BEGIN

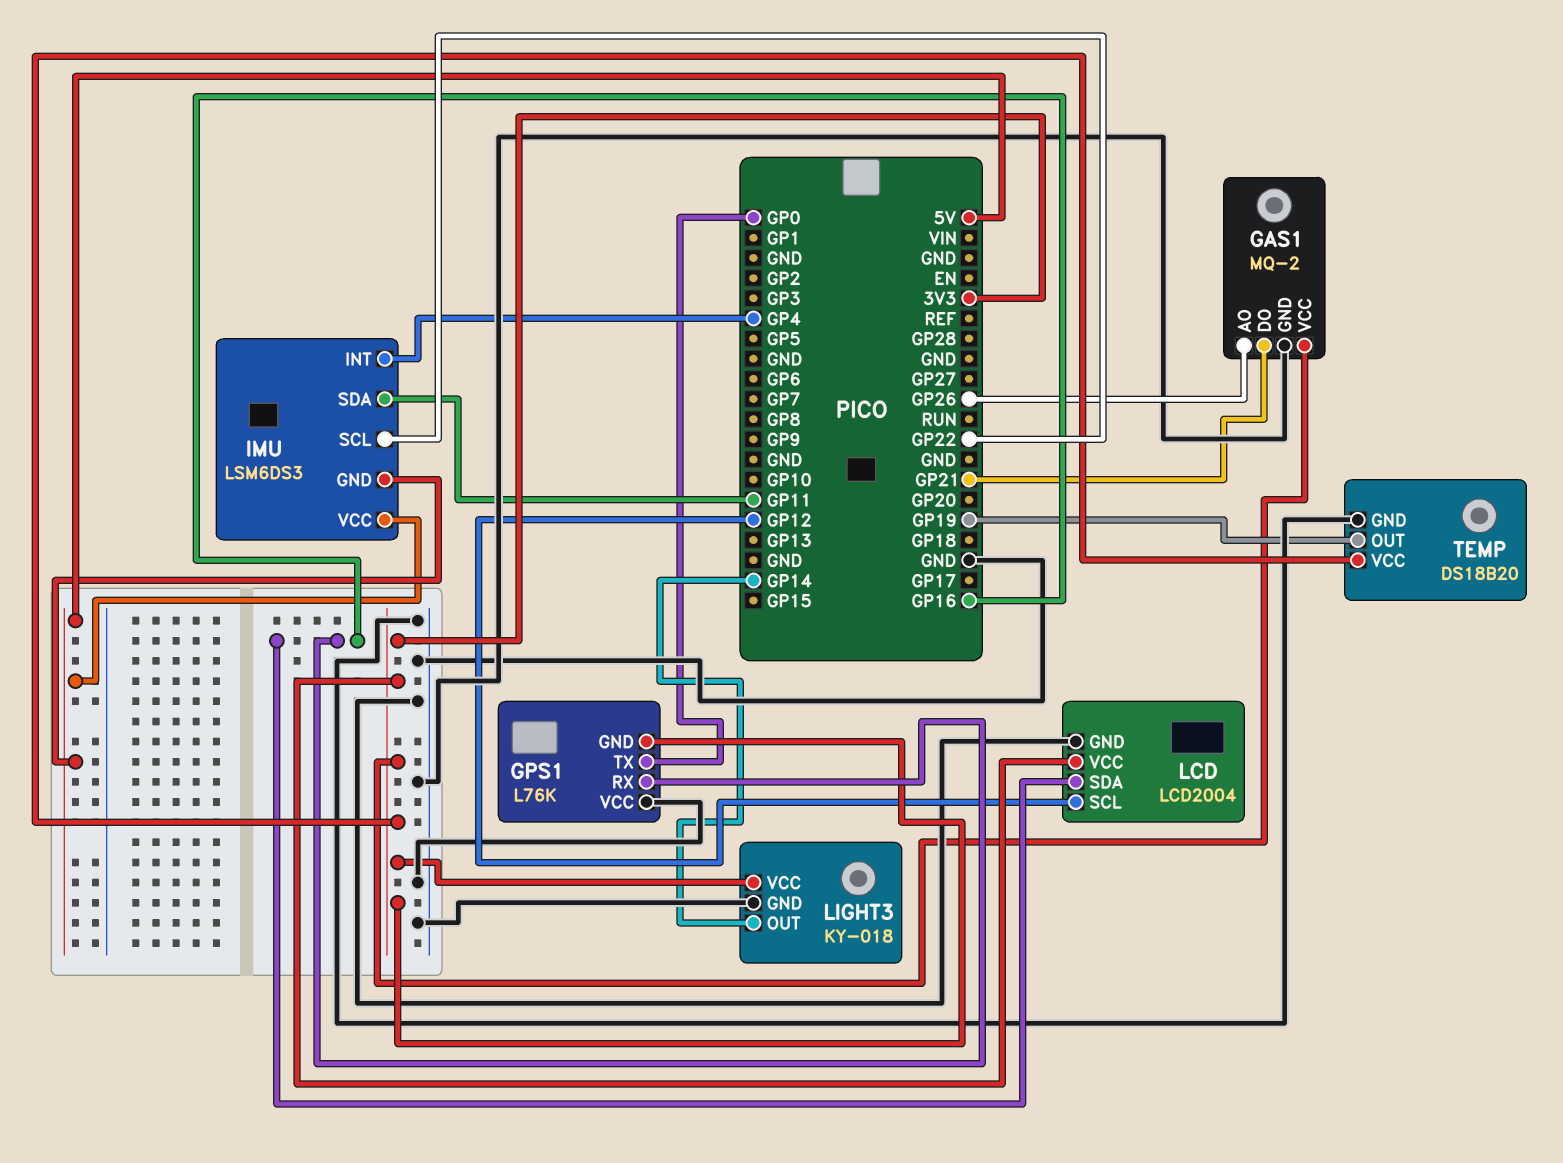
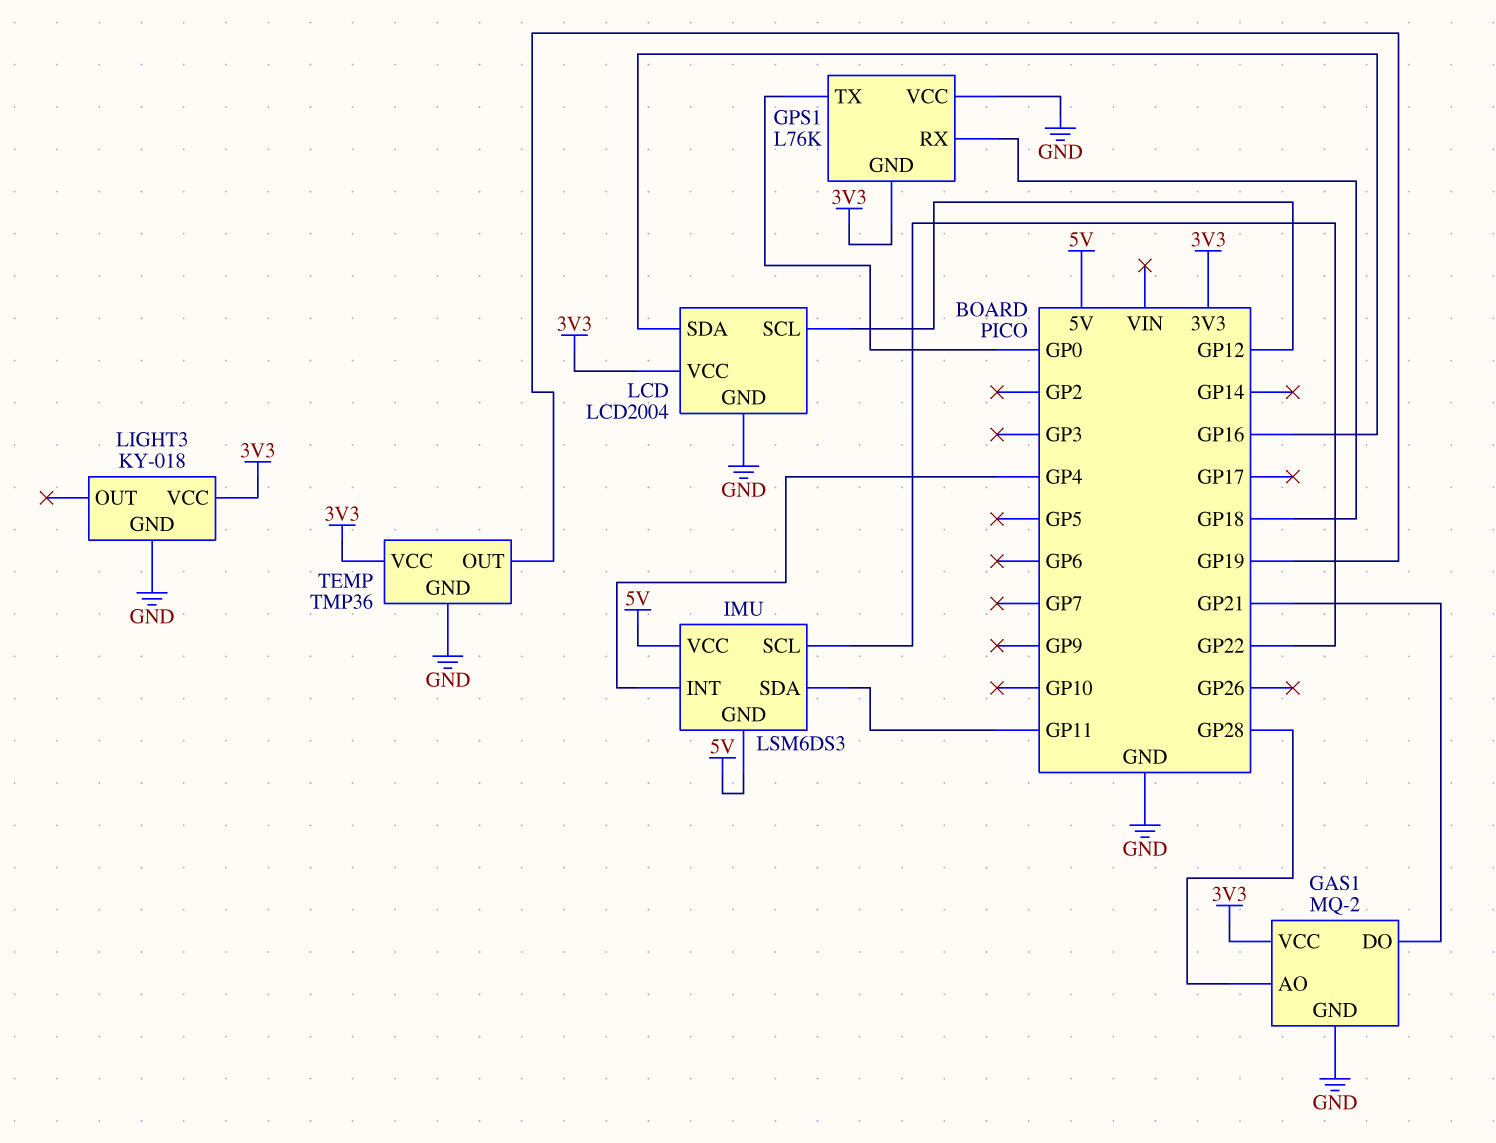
GAS1 pin AO: GP26 -> GP28
GPS1 pin RX: GP16 -> GP18
LIGHT3 pin OUT: GP14 -> none
TEMP: DS18B20 -> TMP36

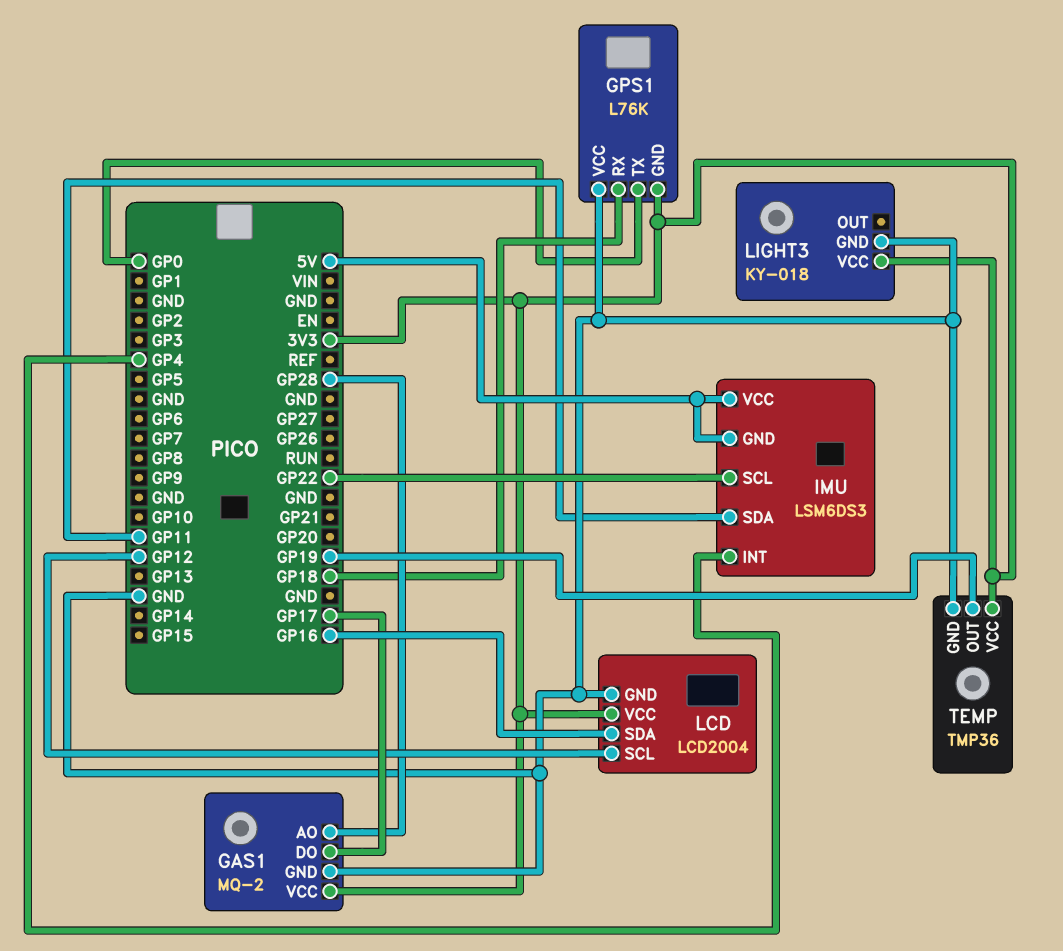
GAS1 pin DO: GP21 -> GP17

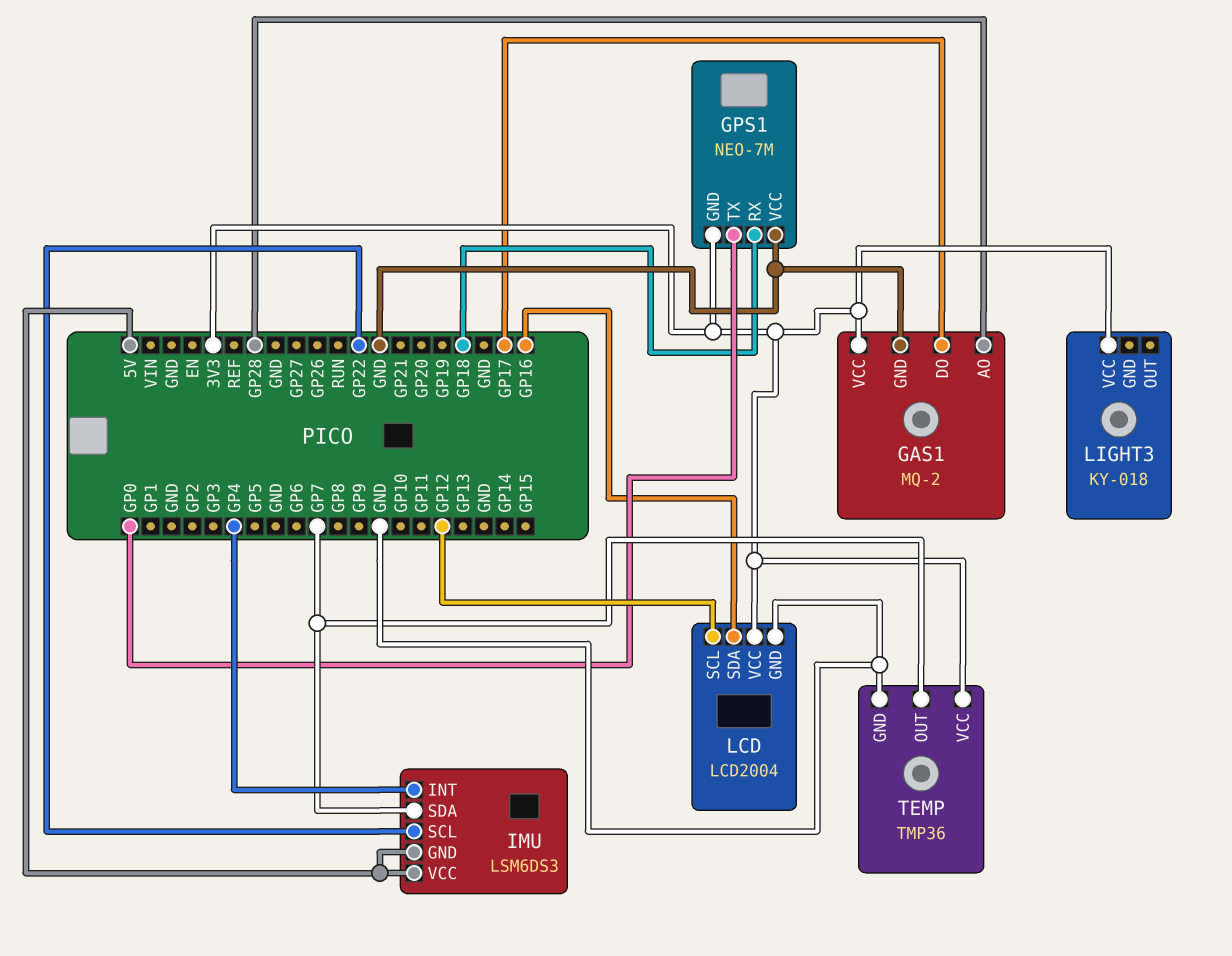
GPS1: L76K -> NEO-7M
IMU pin SDA: GP11 -> GP7
LIGHT3 pin GND: GND -> none
TEMP pin OUT: GP19 -> GP7

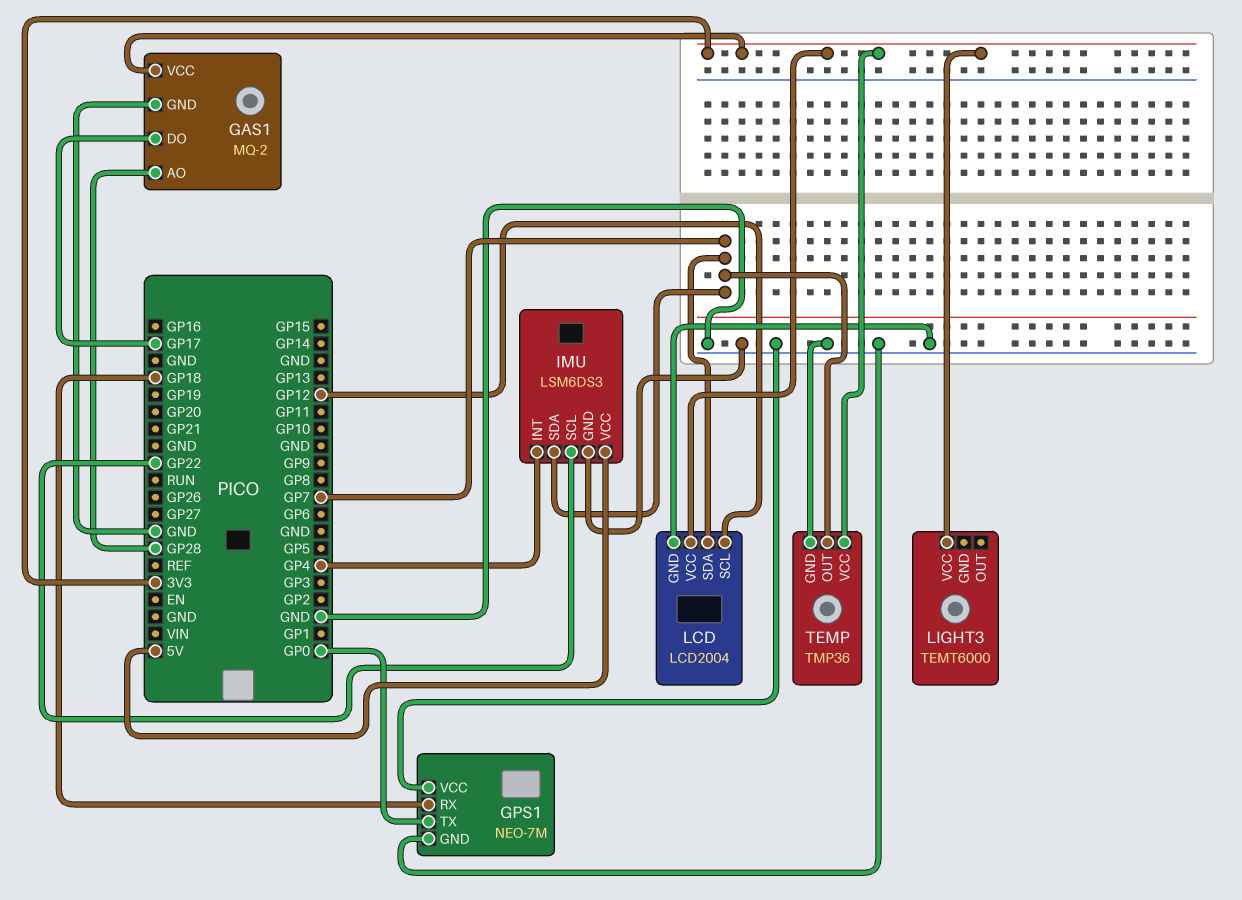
GPS1 pin GND: 3V3 -> GND
IMU pin GND: 5V -> GND
LCD pin SDA: GP16 -> GP7
LIGHT3: KY-018 -> TEMT6000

END

* _Try it_: Return each line of the preceding material in which "TEMP" can be found.

* _Answer box_:
TEMP: DS18B20 -> TMP36
TEMP pin OUT: GP19 -> GP7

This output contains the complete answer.